- **Task details**
Transcribe exactly the lines from the one containing "camera: 170 degrees right, 10 degrees up" through the end of the entries, including both the first and the last, and nothing else.

- **Material for the task**
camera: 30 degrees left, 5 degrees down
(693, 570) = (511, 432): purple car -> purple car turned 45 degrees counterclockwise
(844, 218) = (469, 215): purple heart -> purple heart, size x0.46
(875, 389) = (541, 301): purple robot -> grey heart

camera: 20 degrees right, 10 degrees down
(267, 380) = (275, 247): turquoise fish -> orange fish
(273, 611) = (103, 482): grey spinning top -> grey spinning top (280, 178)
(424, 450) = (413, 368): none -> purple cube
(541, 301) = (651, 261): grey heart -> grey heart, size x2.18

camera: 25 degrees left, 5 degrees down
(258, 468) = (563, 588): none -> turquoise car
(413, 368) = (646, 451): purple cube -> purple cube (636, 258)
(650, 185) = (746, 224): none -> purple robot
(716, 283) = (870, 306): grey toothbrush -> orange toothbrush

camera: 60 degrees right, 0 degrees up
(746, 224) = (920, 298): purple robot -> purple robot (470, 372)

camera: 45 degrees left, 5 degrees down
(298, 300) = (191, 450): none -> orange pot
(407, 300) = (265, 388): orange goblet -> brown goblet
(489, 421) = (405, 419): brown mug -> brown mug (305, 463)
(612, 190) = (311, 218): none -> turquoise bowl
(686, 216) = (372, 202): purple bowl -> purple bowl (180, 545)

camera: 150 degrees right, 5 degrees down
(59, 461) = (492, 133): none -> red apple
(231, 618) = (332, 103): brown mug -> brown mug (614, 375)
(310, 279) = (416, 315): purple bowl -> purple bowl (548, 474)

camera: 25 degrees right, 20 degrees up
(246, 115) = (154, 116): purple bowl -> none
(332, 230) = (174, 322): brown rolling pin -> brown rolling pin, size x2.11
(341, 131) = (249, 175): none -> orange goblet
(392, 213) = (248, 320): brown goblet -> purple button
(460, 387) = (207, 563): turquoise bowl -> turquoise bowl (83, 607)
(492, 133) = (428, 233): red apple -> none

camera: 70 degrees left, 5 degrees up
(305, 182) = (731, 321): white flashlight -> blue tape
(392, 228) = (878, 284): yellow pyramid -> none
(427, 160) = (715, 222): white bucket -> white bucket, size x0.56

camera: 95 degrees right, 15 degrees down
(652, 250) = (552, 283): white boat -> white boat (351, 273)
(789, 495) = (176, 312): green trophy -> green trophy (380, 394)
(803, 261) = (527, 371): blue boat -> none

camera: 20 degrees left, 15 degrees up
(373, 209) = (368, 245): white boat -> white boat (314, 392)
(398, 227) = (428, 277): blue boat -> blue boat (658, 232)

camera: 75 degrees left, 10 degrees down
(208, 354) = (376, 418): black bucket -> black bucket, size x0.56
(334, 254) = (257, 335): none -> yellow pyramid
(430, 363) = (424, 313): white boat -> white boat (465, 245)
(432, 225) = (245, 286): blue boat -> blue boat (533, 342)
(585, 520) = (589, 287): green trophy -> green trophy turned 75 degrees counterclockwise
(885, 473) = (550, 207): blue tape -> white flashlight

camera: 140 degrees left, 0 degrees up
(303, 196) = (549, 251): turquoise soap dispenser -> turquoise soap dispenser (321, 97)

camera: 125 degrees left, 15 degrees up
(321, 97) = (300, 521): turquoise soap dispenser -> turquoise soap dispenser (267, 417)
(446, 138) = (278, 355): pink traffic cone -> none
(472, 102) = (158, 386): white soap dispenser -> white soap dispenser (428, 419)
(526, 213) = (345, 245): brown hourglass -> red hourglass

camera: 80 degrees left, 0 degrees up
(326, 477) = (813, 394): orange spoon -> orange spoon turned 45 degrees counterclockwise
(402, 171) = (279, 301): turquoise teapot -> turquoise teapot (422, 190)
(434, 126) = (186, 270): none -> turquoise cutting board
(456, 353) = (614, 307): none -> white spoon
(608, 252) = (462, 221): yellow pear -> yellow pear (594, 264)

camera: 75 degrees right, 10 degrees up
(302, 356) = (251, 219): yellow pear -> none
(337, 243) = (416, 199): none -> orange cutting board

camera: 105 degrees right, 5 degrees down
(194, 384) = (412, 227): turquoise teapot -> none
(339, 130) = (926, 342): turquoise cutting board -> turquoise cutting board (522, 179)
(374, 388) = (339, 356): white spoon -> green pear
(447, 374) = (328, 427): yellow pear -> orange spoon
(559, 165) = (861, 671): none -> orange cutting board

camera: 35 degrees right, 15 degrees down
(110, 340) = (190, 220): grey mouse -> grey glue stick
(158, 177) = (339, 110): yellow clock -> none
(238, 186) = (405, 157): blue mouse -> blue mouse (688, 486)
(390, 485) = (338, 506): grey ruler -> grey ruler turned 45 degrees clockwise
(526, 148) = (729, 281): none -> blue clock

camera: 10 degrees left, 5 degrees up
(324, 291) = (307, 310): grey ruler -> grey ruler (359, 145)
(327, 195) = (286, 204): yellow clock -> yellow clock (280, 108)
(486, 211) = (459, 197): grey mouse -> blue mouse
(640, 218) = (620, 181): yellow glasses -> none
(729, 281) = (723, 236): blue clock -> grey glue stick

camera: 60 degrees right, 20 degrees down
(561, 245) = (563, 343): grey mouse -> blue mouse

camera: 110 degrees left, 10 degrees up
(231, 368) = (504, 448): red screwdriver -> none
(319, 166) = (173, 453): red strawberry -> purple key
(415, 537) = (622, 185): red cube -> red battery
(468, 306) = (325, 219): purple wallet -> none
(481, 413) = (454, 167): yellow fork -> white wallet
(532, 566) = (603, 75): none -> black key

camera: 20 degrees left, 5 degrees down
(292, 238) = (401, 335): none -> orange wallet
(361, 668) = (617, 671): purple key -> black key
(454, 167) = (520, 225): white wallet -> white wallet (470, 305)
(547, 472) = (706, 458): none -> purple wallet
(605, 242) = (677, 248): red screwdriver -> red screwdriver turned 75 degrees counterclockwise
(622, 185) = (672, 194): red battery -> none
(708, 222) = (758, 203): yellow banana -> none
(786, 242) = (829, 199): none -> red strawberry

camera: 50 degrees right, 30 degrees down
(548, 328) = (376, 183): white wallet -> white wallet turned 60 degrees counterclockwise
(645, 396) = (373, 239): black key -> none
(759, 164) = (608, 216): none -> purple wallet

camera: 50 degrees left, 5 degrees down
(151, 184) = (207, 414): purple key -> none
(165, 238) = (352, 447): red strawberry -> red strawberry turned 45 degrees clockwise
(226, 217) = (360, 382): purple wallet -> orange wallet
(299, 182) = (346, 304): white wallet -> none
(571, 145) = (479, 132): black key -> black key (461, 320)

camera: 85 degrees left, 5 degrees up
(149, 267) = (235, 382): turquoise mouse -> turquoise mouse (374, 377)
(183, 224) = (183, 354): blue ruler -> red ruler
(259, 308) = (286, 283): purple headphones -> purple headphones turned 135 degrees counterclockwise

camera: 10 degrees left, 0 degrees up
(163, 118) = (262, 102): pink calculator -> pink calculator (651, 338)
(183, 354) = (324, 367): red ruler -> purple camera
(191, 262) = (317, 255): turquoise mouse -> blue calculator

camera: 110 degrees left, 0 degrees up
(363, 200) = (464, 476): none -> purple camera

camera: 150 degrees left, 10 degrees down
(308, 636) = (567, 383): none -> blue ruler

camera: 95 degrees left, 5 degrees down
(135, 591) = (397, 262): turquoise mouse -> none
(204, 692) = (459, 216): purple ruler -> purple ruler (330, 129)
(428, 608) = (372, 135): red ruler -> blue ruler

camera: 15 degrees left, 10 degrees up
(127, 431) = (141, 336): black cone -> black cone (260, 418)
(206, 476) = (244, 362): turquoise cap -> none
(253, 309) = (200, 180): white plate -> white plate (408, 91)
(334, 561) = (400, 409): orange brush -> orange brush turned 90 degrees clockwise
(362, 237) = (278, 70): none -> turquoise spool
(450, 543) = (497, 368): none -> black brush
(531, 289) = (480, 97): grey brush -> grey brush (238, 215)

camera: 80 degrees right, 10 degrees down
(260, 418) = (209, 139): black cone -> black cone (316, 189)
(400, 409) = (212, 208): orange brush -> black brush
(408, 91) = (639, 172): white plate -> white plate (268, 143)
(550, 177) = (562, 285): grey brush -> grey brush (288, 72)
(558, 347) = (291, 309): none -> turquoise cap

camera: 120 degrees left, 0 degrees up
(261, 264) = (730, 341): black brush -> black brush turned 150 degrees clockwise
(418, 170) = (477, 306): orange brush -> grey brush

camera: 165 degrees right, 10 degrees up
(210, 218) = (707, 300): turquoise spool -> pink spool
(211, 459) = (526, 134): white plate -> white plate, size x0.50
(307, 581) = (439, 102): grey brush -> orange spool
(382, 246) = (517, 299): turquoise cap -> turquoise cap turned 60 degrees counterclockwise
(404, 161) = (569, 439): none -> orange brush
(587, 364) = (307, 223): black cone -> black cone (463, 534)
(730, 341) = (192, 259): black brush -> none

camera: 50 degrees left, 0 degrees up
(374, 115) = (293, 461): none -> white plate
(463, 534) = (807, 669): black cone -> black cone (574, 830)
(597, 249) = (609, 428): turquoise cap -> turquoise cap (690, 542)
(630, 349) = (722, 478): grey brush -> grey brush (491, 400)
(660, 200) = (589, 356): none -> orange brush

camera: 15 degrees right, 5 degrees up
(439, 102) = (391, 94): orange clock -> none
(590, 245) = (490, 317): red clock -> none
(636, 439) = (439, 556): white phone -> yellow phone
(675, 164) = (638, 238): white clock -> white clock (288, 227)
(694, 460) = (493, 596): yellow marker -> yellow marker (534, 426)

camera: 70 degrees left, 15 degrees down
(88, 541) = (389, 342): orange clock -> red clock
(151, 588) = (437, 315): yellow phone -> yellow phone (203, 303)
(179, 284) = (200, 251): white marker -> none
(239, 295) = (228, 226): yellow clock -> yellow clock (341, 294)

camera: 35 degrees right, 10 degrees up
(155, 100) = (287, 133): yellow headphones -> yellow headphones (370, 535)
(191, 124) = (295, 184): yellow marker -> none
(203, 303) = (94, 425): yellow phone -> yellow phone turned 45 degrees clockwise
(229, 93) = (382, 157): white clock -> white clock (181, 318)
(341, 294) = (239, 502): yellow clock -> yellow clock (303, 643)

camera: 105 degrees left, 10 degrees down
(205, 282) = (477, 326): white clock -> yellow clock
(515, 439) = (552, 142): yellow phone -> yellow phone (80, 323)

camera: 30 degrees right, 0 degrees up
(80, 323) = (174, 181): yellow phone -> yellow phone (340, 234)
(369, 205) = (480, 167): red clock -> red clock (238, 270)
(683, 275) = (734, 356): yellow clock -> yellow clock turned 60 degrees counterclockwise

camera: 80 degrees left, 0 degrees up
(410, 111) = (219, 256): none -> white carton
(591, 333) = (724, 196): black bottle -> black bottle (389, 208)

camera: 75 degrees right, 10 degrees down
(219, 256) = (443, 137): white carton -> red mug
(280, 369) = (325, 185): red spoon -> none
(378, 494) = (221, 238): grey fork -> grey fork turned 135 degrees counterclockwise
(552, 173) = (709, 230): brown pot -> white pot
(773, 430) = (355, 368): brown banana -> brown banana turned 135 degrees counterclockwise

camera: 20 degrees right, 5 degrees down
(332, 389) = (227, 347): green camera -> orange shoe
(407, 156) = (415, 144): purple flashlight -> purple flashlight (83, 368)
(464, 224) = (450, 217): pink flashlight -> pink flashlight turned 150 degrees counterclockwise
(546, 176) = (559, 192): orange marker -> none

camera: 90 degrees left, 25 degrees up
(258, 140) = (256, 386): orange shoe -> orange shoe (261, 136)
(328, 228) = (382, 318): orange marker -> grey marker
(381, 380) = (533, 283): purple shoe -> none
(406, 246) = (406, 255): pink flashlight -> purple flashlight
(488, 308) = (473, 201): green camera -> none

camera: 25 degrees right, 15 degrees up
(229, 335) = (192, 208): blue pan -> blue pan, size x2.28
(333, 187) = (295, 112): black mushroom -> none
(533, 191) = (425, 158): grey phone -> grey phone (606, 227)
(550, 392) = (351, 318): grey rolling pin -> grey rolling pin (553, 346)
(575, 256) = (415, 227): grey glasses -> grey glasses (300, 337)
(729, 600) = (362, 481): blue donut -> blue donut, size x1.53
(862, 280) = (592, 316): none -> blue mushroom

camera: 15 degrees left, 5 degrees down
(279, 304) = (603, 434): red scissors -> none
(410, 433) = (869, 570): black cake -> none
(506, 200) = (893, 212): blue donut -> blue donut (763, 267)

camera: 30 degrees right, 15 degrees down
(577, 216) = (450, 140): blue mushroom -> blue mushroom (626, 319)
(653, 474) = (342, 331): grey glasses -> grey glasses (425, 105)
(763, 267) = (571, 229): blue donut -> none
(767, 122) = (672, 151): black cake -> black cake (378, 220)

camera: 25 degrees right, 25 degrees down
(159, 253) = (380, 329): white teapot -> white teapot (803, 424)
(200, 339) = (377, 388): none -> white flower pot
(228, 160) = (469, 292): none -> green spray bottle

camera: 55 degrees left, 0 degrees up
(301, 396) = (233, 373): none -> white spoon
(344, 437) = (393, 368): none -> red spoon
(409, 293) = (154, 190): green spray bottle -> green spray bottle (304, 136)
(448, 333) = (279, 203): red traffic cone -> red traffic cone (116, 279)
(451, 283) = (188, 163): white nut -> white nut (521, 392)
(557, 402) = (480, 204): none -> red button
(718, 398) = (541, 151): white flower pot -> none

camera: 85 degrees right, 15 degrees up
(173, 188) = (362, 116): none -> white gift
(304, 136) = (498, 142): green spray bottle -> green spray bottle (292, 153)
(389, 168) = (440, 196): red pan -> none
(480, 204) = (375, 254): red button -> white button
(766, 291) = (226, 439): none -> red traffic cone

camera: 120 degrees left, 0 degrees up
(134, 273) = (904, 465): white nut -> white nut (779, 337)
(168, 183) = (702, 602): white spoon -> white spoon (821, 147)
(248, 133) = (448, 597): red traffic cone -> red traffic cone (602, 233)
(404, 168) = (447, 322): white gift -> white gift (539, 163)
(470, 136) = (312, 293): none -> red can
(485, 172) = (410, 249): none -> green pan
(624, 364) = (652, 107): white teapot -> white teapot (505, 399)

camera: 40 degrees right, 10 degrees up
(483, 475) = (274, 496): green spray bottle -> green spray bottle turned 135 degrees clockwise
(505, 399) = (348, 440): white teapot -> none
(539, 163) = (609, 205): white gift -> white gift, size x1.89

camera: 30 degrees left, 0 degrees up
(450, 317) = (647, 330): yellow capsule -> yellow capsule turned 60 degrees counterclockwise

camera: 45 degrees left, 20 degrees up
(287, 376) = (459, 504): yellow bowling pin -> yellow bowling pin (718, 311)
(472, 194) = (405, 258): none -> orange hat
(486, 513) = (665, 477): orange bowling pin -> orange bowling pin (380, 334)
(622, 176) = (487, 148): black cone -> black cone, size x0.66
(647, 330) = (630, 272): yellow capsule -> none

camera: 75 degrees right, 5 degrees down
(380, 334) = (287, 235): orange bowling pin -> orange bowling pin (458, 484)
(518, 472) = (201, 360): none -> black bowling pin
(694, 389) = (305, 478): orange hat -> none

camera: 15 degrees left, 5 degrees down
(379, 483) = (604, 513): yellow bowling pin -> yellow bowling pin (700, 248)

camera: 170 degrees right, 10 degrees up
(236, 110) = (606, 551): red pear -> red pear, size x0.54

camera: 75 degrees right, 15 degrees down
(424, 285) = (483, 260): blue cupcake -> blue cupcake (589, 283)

- **Completed task**
camera: 170 degrees right, 10 degrees up
(236, 110) = (606, 551): red pear -> red pear, size x0.54

camera: 75 degrees right, 15 degrees down
(424, 285) = (483, 260): blue cupcake -> blue cupcake (589, 283)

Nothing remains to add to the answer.